From the data below, copy out each line that contains the string "source", keeping the lines in their original order.
— START DATA —
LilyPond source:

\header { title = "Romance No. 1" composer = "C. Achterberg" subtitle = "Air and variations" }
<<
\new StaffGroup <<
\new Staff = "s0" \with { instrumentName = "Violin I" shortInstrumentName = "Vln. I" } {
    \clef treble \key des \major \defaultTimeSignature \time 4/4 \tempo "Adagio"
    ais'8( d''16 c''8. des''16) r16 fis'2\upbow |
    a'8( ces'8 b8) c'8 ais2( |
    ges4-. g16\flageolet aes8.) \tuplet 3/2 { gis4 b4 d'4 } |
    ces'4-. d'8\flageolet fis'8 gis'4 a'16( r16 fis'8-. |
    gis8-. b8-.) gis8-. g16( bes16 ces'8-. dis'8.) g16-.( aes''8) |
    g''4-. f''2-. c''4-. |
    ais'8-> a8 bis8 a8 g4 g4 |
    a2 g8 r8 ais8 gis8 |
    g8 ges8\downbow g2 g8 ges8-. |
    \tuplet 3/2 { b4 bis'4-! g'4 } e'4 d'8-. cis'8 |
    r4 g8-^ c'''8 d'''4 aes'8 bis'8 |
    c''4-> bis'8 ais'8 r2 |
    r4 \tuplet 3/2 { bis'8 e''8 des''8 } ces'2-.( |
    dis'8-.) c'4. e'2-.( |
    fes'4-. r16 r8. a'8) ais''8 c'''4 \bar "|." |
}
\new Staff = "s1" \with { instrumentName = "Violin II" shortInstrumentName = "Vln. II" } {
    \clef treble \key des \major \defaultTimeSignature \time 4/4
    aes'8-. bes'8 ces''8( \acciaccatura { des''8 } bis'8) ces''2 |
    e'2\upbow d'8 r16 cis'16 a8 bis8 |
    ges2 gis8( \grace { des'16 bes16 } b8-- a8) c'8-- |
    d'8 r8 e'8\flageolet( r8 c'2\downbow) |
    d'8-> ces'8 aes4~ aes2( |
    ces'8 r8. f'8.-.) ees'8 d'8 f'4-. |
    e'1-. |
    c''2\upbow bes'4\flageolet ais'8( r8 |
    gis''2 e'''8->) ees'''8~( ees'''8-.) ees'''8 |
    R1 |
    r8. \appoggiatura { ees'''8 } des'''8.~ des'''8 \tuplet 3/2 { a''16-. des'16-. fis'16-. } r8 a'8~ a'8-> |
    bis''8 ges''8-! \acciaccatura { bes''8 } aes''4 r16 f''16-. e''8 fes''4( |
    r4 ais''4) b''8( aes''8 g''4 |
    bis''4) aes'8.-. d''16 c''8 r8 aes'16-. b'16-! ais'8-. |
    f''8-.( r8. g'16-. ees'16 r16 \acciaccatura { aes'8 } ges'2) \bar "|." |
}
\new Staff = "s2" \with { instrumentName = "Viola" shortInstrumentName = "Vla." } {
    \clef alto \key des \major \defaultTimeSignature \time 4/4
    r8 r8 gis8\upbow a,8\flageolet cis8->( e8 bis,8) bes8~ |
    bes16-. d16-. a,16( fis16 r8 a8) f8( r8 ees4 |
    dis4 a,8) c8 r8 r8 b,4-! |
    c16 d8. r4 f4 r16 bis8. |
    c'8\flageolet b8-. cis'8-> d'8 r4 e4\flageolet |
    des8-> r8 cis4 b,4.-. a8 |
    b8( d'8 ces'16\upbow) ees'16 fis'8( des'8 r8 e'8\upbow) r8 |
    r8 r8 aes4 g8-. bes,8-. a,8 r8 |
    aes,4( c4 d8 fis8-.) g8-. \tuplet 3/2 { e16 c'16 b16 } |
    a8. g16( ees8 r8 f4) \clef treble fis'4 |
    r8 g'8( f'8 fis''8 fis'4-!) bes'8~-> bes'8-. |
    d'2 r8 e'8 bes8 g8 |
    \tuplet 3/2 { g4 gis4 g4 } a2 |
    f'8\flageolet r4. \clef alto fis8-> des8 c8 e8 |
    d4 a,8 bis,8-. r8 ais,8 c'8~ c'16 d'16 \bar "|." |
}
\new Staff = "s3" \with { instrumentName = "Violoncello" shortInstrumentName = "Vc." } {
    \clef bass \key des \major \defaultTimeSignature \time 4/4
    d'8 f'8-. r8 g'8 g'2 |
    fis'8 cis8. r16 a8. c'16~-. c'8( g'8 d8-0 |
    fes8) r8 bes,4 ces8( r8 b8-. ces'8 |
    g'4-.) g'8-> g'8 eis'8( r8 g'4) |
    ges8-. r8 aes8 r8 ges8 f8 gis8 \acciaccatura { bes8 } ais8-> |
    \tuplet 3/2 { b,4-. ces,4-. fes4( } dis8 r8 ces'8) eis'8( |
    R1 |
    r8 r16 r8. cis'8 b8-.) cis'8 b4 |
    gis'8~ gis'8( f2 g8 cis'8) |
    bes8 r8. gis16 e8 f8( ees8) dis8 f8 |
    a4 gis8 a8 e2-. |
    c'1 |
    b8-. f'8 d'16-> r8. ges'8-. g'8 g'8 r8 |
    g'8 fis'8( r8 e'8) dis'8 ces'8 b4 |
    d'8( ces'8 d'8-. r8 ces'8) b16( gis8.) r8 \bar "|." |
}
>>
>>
— END DATA —
— START DATA —
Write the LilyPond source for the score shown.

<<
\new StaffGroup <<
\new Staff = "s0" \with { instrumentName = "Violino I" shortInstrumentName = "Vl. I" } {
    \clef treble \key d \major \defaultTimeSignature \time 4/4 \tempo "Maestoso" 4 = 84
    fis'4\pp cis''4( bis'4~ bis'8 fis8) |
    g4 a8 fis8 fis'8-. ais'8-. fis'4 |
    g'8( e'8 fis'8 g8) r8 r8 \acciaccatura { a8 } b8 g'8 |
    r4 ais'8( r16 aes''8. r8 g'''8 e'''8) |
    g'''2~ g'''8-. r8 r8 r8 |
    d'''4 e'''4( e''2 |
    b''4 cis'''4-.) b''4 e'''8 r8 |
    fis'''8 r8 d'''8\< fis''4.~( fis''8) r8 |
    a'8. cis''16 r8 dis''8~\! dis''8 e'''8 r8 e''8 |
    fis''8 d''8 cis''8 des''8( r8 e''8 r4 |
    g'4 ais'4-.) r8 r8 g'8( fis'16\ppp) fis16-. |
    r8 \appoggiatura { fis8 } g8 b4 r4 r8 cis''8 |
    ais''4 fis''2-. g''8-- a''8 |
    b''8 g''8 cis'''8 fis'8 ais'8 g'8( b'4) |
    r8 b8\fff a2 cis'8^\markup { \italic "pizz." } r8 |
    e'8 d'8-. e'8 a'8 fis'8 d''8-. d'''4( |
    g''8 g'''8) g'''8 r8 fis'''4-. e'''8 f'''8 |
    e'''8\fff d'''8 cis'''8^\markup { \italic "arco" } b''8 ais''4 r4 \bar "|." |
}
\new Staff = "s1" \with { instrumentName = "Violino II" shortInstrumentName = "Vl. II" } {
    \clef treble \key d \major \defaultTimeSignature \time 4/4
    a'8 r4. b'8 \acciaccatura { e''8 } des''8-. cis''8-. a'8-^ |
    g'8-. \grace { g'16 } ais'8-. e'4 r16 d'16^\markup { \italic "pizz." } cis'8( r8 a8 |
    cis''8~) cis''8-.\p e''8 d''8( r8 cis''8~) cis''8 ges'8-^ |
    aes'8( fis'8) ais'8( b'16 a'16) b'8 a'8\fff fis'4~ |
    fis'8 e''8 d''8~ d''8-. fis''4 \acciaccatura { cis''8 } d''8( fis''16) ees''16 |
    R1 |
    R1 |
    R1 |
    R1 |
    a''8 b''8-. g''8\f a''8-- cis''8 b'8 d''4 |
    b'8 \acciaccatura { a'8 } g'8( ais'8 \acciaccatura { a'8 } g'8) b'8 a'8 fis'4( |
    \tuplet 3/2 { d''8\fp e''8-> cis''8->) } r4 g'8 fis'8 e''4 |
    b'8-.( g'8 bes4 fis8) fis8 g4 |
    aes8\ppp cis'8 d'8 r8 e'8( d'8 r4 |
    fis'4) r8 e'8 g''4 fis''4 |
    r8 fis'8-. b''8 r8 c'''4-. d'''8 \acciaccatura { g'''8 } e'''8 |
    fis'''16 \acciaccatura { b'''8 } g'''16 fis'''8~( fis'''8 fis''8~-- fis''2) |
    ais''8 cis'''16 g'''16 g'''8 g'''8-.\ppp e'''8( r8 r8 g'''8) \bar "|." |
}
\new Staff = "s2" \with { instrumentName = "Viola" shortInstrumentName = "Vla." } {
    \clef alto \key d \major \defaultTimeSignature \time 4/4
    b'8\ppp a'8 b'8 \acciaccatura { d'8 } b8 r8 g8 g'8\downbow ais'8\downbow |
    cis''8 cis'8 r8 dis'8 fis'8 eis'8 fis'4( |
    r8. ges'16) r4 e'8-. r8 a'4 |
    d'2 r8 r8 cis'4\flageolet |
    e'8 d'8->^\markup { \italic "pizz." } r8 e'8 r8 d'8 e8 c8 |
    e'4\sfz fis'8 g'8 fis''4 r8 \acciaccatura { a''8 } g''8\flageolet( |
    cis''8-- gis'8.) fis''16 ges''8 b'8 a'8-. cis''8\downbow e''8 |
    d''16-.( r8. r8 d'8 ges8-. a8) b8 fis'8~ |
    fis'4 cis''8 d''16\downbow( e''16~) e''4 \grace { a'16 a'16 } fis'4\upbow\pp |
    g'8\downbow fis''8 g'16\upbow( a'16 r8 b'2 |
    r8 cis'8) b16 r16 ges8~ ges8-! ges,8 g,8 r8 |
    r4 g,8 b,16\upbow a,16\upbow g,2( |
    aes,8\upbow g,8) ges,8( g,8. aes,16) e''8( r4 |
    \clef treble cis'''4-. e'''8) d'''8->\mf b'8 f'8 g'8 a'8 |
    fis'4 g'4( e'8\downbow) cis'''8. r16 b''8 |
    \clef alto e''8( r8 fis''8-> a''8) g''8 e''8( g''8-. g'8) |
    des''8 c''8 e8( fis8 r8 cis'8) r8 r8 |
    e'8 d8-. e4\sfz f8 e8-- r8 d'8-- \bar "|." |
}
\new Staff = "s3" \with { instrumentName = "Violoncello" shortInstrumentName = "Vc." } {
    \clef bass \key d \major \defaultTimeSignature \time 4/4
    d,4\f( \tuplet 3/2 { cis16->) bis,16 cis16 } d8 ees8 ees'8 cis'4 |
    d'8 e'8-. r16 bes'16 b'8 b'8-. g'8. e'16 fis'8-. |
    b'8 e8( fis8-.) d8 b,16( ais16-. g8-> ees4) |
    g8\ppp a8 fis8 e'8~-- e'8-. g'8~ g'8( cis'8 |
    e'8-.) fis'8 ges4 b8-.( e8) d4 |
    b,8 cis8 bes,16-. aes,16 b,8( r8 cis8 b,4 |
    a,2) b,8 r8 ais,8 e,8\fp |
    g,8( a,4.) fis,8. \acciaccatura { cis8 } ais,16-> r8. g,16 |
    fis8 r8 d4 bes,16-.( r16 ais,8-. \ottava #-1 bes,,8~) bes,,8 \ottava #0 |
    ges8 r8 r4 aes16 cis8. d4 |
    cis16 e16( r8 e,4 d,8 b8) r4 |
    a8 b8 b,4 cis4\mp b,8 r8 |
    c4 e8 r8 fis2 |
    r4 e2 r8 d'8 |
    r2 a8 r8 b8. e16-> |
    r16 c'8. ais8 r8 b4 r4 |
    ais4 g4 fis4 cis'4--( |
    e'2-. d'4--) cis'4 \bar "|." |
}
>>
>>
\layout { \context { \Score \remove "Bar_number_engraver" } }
— END DATA —
— START DATA —
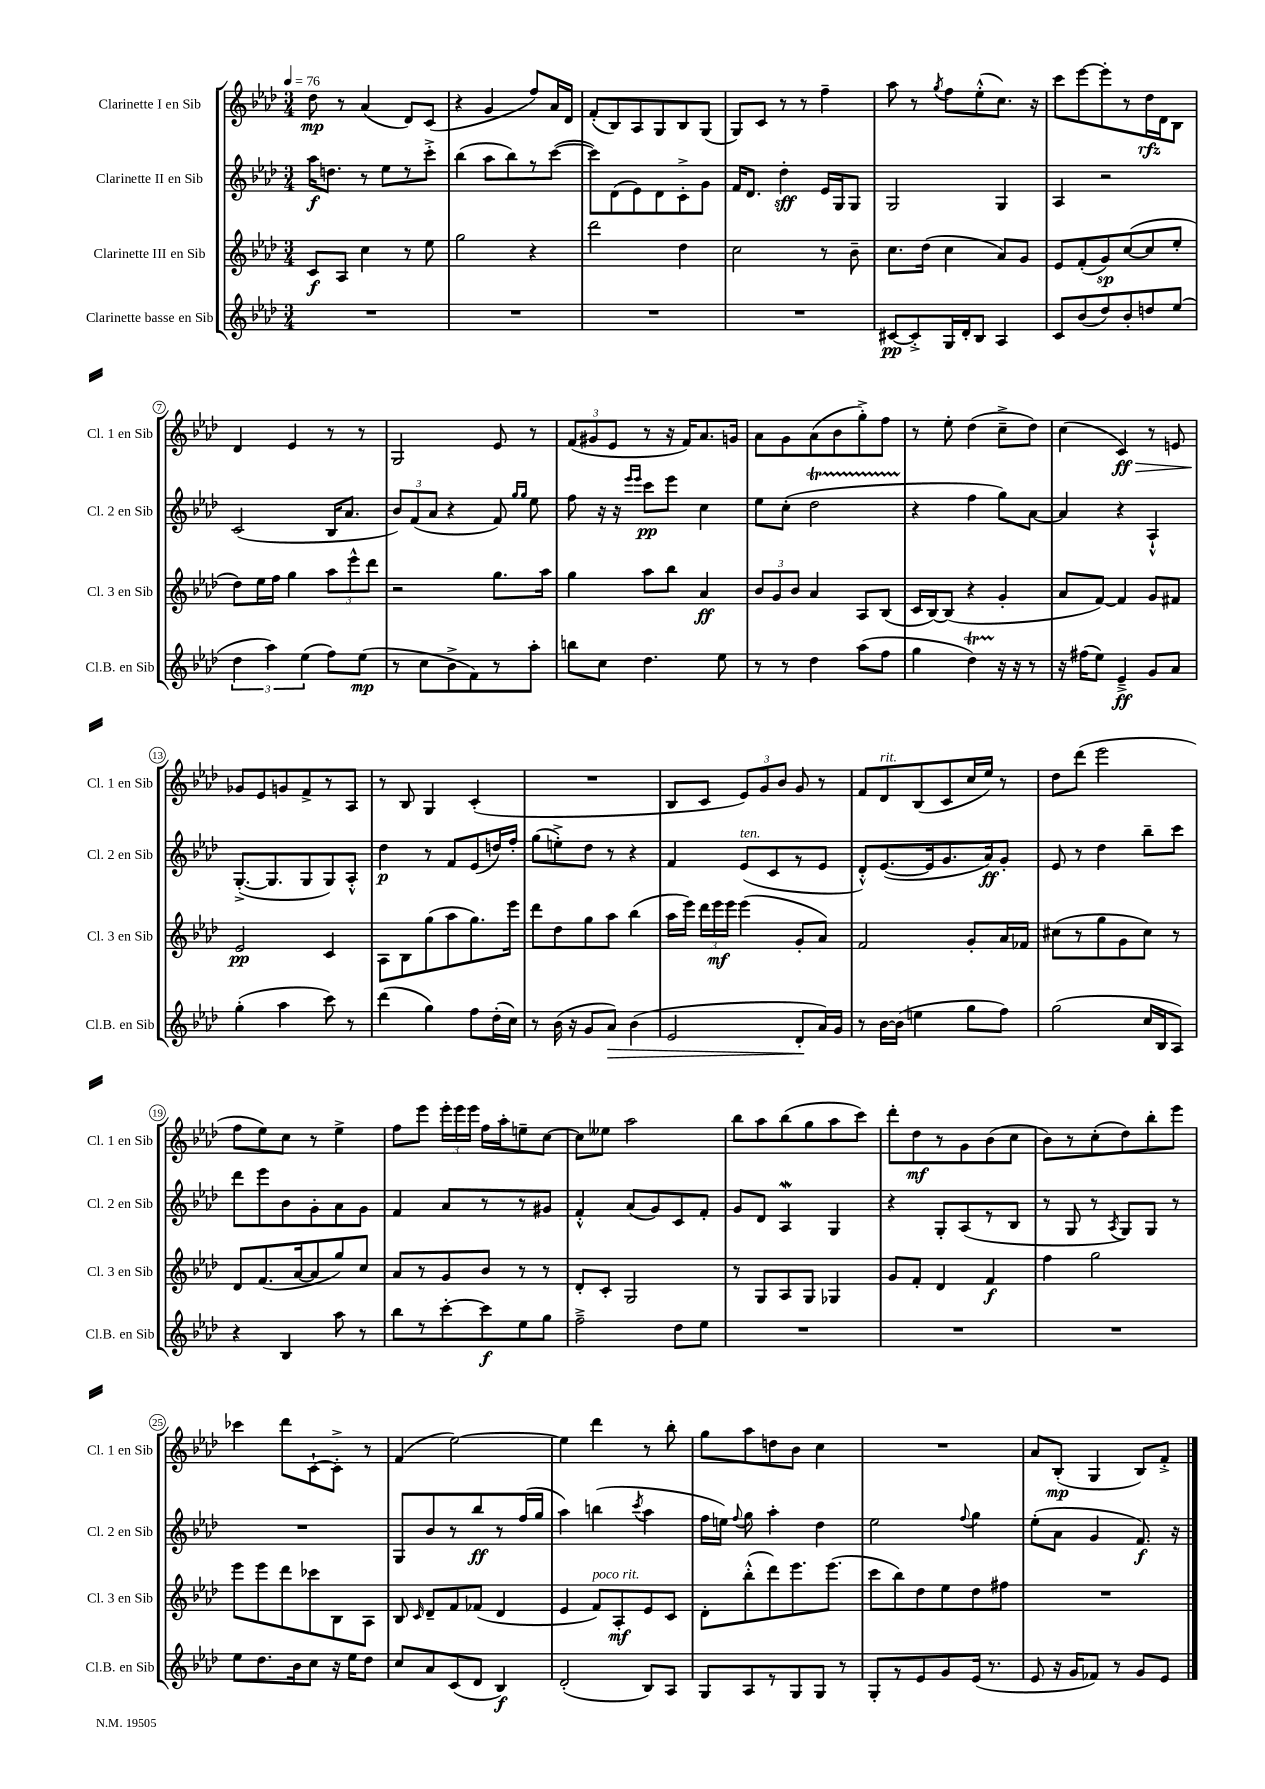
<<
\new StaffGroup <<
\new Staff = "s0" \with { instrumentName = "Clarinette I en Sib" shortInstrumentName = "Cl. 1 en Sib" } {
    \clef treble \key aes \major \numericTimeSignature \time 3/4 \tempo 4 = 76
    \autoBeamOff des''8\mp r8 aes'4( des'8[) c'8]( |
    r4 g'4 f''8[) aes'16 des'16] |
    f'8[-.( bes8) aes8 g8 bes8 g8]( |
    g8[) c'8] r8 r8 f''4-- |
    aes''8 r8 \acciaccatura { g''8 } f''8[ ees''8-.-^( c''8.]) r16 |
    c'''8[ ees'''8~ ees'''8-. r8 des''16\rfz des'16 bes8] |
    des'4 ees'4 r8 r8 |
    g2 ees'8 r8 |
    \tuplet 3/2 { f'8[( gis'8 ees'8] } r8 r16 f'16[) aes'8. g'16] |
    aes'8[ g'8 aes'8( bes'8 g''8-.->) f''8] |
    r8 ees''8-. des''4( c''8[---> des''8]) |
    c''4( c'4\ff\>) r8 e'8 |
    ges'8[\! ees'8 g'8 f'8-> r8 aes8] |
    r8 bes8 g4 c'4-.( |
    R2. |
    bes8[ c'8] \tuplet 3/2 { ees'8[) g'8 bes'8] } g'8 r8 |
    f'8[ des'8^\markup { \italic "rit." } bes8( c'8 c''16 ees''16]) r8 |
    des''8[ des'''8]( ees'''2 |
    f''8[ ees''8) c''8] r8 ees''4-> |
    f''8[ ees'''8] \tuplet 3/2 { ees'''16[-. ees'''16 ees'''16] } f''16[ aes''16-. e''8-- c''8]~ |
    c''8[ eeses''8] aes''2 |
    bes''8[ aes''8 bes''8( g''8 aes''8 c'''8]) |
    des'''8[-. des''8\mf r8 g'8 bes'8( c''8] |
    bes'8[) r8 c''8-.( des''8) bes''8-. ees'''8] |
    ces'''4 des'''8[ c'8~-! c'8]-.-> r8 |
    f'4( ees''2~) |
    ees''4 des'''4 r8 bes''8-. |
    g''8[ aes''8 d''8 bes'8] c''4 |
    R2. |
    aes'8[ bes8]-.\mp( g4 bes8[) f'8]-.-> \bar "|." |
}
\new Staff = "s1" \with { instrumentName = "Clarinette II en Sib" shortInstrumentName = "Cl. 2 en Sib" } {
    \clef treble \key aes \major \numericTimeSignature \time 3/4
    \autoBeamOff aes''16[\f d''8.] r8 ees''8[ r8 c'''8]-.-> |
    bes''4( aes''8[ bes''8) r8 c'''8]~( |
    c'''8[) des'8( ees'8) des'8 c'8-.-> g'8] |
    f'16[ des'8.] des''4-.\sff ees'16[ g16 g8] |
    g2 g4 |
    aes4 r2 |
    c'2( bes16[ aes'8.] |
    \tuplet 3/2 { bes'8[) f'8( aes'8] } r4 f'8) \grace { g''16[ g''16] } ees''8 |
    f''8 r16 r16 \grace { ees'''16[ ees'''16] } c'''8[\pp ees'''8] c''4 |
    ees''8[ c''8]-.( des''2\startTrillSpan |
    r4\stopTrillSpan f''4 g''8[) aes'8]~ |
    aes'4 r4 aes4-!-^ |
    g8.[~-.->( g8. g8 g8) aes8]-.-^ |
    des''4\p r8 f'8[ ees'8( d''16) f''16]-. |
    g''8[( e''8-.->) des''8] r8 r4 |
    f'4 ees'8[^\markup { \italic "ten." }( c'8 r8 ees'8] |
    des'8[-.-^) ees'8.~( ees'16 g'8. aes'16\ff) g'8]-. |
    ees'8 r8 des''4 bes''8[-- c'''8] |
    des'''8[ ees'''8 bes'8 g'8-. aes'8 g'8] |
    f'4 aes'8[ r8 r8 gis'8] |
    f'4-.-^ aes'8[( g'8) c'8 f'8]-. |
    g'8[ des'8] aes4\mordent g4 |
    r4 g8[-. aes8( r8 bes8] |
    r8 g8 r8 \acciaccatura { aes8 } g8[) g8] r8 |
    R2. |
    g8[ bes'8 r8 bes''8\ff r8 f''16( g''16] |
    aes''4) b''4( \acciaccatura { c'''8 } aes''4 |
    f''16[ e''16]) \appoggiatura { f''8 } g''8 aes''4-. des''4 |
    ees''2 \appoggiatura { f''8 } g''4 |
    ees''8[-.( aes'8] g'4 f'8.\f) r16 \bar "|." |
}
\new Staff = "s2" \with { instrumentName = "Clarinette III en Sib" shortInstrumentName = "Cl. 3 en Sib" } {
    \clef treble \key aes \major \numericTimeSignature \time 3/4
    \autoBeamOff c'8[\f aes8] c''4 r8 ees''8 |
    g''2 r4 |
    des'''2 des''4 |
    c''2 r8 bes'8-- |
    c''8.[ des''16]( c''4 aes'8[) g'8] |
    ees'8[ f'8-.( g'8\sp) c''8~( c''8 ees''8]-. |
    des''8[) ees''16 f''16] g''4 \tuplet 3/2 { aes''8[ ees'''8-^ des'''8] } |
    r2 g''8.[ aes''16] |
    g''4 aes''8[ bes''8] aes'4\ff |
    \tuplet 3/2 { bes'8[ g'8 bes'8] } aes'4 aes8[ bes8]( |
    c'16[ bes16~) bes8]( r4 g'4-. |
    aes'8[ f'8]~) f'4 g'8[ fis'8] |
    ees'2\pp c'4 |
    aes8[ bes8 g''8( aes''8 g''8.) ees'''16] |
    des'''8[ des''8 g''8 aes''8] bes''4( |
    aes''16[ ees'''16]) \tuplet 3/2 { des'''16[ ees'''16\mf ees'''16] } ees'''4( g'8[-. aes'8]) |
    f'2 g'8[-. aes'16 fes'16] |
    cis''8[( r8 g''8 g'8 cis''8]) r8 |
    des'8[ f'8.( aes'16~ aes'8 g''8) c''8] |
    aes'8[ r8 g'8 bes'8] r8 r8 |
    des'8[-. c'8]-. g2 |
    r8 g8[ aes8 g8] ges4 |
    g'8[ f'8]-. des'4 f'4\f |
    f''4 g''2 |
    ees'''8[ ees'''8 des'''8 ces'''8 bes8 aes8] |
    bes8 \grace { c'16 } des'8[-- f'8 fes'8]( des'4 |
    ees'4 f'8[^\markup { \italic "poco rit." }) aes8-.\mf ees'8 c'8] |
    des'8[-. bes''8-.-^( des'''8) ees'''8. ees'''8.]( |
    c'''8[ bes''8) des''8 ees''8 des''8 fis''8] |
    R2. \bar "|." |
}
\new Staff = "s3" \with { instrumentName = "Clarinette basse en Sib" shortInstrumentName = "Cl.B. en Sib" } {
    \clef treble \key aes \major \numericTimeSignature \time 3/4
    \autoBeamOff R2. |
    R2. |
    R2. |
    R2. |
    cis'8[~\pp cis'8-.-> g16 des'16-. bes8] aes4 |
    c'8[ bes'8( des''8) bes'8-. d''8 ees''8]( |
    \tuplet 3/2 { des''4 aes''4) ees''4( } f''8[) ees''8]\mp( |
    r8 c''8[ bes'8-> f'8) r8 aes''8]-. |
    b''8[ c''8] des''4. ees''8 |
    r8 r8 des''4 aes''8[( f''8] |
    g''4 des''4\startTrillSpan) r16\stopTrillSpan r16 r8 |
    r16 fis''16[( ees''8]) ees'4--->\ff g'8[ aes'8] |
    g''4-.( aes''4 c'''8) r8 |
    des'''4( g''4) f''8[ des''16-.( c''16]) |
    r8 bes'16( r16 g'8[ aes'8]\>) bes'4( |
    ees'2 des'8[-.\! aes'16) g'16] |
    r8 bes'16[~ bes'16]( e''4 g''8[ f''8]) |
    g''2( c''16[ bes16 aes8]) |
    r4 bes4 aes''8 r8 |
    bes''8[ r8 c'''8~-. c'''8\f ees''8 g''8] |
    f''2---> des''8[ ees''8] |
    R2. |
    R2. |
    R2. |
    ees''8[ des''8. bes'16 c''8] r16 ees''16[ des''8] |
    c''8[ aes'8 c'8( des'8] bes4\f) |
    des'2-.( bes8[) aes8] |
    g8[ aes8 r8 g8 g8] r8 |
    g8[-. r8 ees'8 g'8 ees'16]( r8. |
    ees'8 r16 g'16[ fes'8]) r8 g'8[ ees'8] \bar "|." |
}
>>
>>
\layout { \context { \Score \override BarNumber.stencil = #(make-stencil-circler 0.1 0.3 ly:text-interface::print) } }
— END DATA —
◆ RESPONSE TO THIS TASK
LilyPond source:
Write the LilyPond source for the score shown.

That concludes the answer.